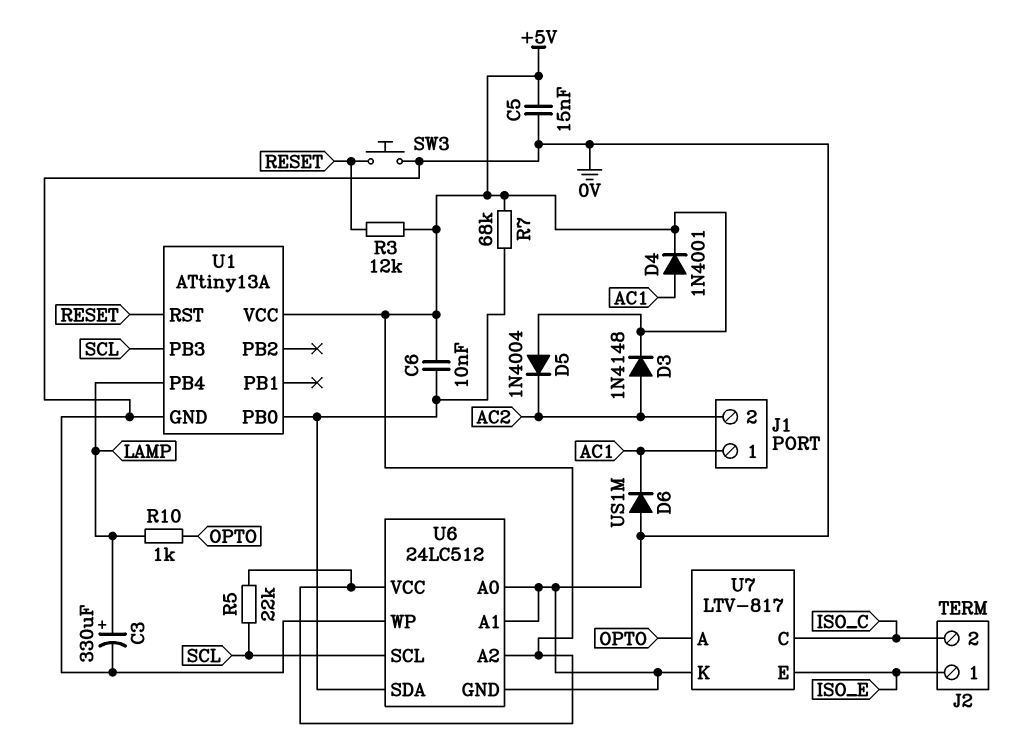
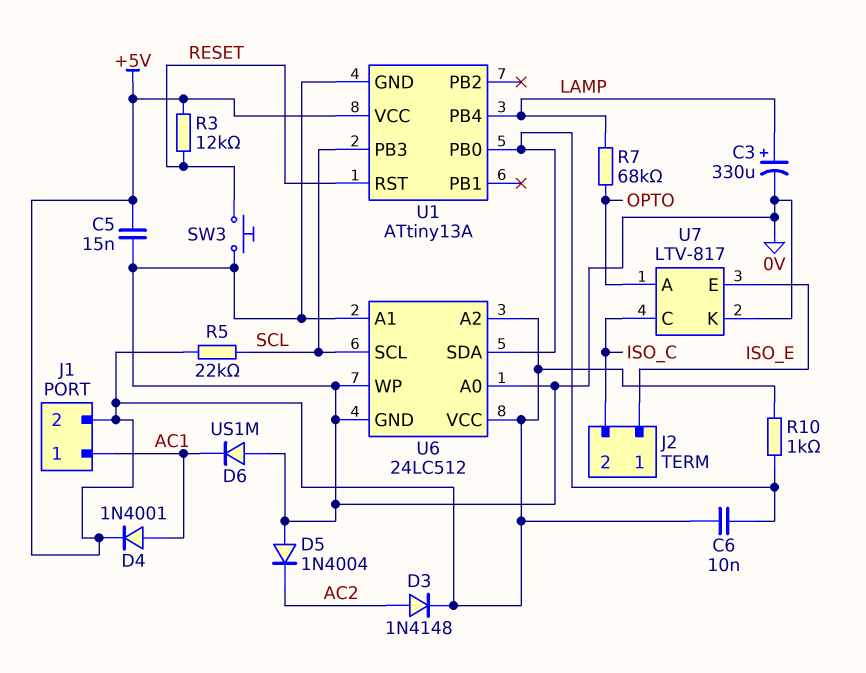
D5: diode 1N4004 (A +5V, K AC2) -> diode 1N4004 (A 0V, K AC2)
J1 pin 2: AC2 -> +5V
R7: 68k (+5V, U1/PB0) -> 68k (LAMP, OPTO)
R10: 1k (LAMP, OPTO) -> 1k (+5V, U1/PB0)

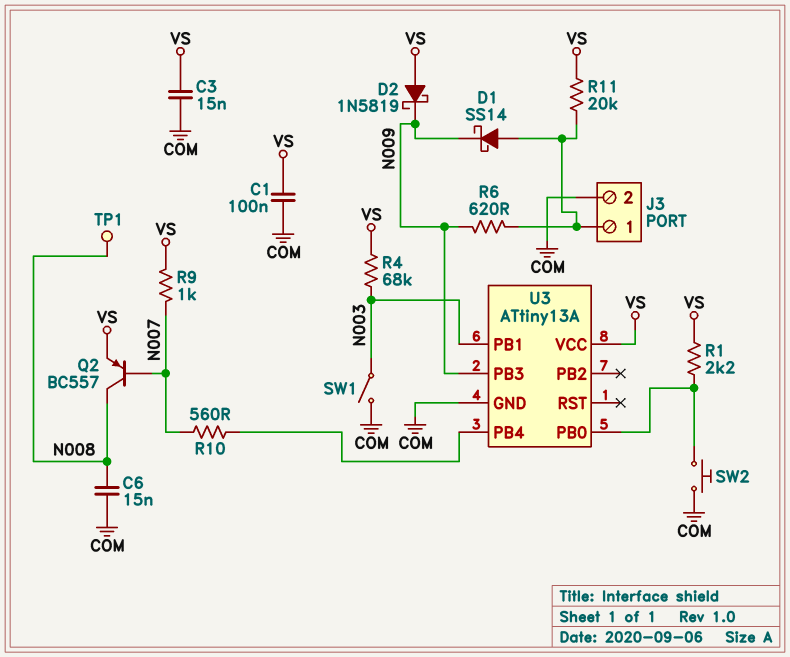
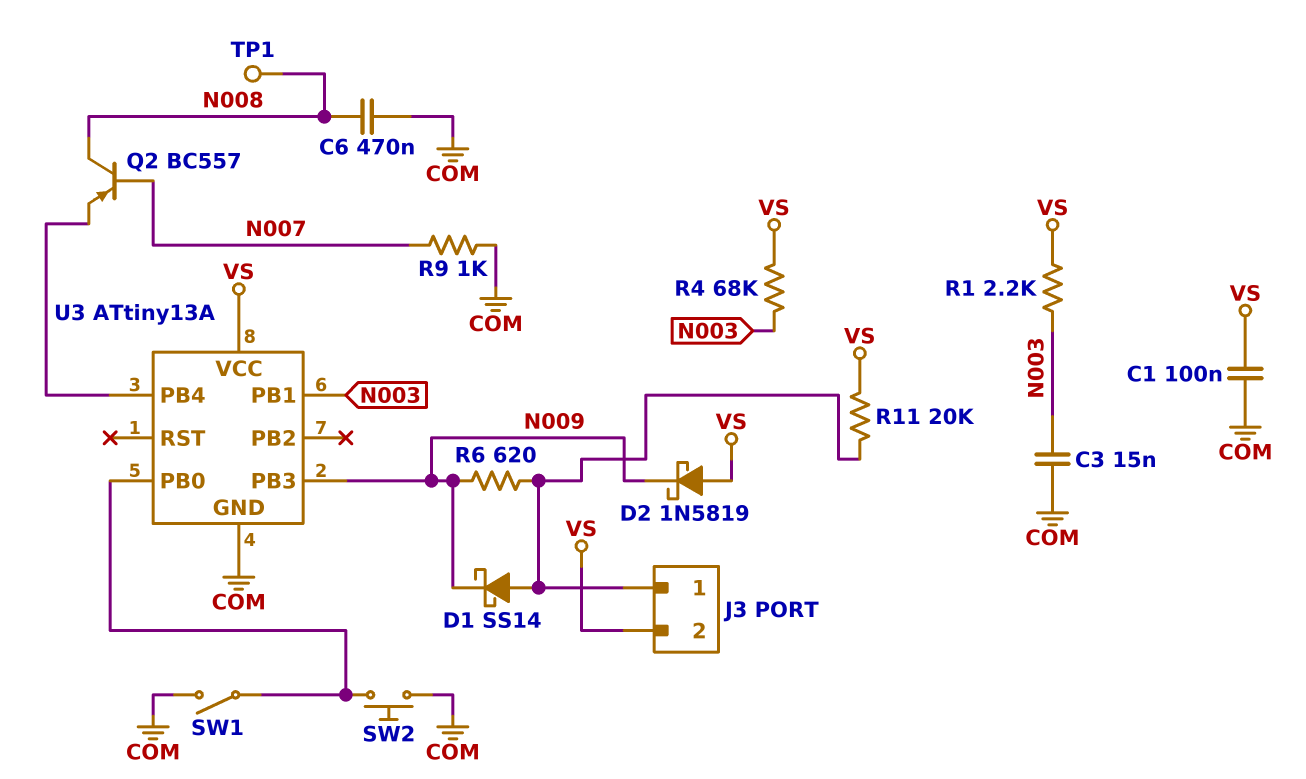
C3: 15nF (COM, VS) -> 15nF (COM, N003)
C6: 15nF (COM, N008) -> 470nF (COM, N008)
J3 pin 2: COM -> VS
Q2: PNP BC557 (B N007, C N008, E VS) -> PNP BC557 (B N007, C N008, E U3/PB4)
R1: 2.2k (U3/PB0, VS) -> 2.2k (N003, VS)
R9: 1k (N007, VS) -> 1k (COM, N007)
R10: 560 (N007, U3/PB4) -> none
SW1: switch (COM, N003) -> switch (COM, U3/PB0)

---

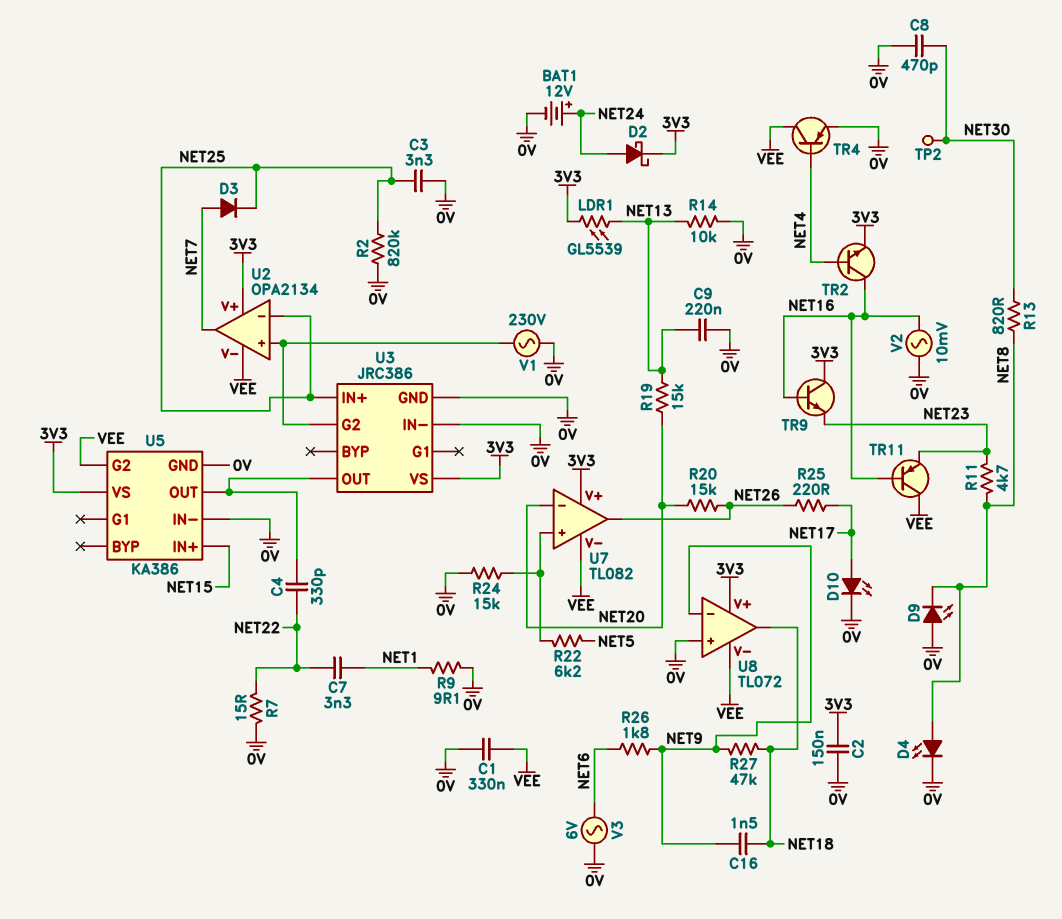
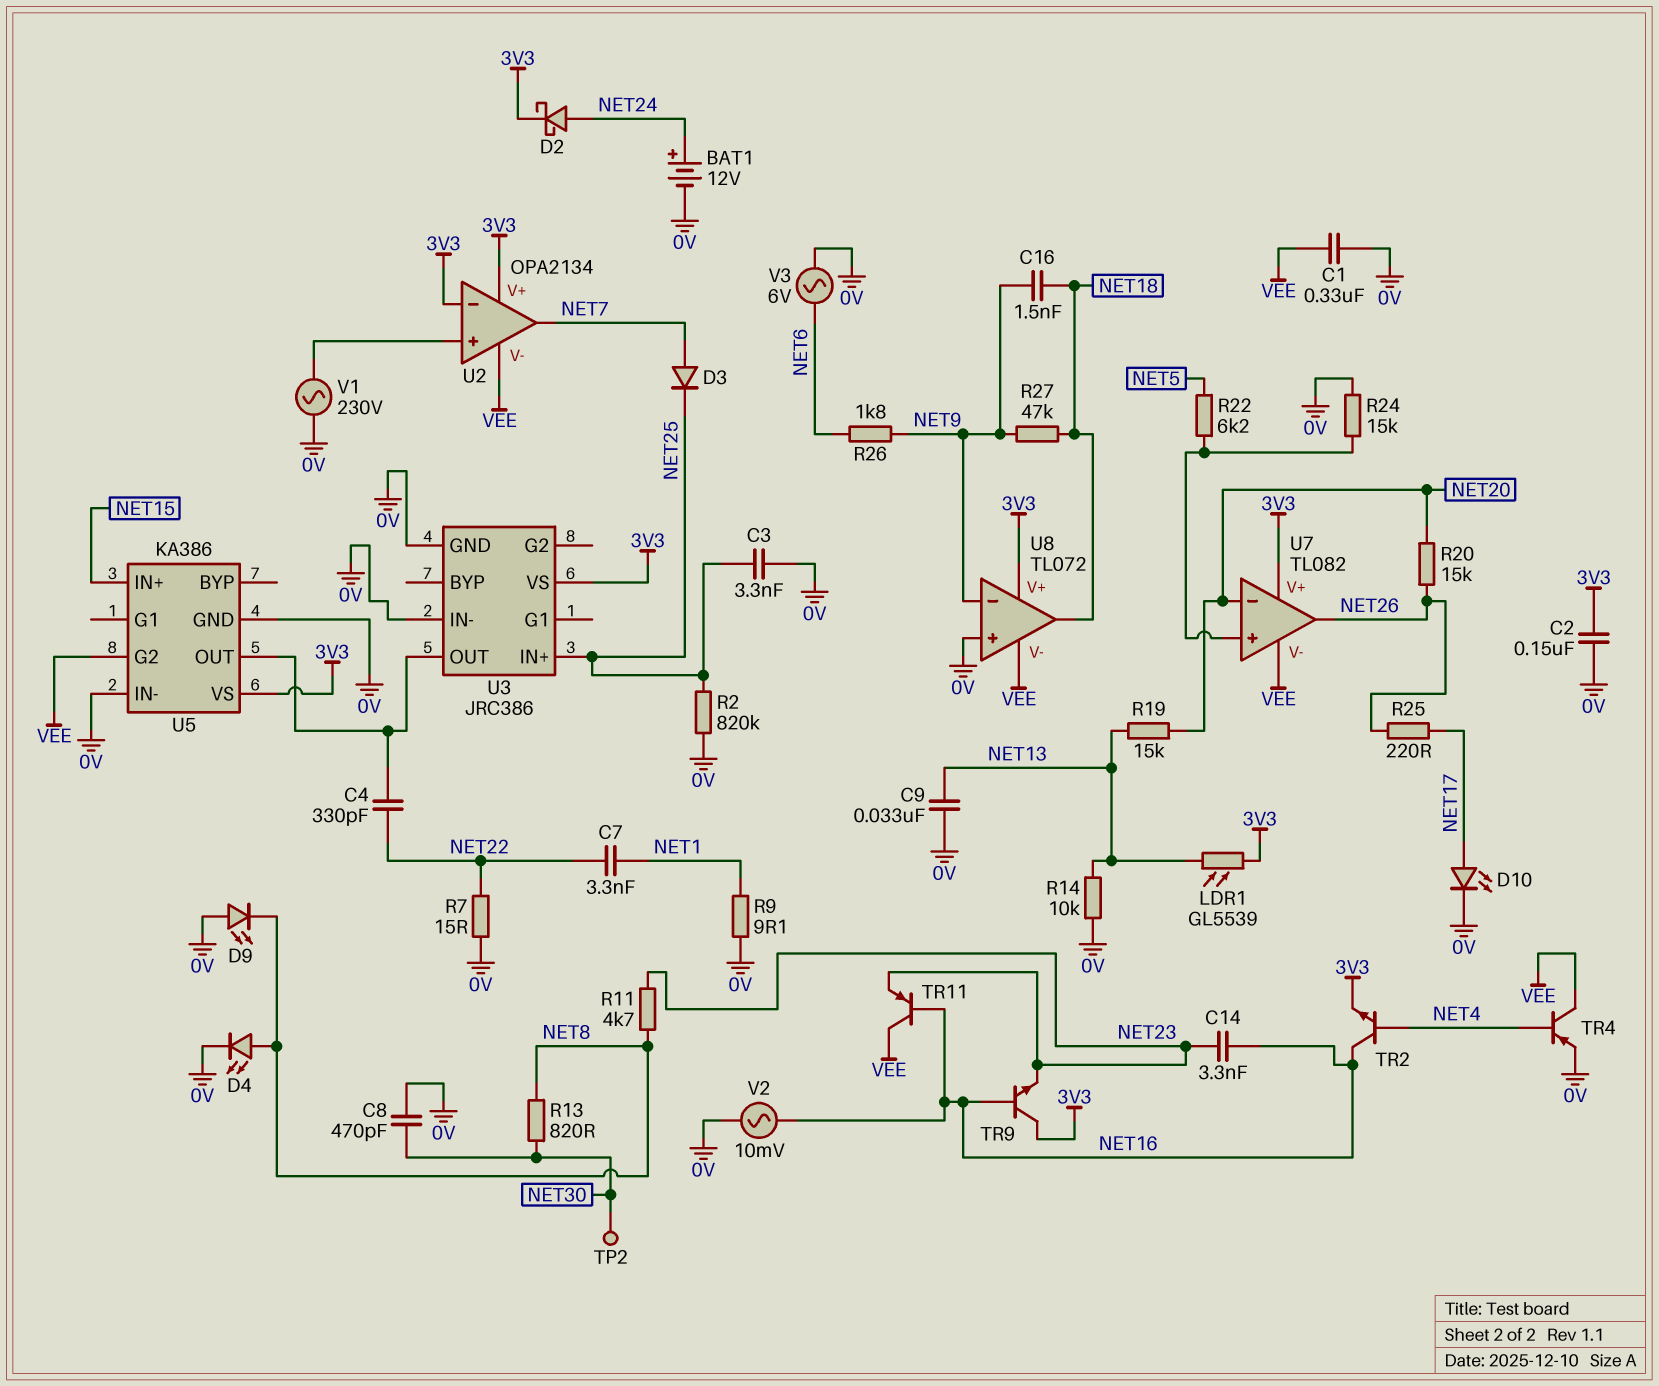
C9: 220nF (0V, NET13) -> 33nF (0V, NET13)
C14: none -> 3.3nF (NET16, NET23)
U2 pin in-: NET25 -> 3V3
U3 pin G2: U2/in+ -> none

--- Work to be completed ---
Line count for the word "OPTO": please state how many lines of the records above contain it, and nothing else.

--- Solution ---
2